[Data listing]
--- BEGIN ---
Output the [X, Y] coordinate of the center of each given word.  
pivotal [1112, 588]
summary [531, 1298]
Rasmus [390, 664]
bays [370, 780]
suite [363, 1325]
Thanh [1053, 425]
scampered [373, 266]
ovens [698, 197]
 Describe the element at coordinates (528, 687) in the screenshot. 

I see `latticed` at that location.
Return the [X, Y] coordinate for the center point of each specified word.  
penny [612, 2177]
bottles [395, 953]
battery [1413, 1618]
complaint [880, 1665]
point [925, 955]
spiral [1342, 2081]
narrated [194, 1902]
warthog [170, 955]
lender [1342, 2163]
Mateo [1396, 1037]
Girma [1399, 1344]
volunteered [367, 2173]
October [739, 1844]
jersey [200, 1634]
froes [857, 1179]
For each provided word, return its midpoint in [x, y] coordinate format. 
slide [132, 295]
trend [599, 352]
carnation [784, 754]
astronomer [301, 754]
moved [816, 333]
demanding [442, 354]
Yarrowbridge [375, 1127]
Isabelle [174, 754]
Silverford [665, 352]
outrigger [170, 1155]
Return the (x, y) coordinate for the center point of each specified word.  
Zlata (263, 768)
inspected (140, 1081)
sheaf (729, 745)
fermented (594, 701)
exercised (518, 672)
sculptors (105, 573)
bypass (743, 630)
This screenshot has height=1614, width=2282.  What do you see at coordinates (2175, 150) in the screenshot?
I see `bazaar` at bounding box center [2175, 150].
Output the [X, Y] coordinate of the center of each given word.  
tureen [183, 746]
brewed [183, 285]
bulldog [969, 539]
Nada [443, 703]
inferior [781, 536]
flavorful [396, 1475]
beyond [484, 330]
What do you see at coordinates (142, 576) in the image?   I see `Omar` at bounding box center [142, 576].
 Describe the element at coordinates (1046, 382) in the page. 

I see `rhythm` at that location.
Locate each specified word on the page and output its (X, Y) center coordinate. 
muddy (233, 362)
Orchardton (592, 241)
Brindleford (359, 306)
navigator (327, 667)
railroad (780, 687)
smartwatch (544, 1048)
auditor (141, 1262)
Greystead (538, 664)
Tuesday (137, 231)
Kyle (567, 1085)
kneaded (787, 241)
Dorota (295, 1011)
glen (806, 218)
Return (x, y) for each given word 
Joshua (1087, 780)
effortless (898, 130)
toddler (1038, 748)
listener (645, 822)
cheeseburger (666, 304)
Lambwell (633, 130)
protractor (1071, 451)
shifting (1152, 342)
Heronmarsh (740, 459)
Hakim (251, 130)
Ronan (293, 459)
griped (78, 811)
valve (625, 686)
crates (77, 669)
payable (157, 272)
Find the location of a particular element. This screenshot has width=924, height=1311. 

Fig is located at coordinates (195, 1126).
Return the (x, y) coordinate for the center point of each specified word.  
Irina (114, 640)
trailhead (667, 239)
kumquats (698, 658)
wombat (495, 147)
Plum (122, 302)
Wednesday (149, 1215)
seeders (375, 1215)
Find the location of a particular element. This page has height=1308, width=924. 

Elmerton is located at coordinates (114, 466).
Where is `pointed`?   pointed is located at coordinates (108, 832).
--- END ---
*Exercise details*
How many lines of the material above contain the string "particular"? Reply with the number alone.

*Reply to the exercise*
2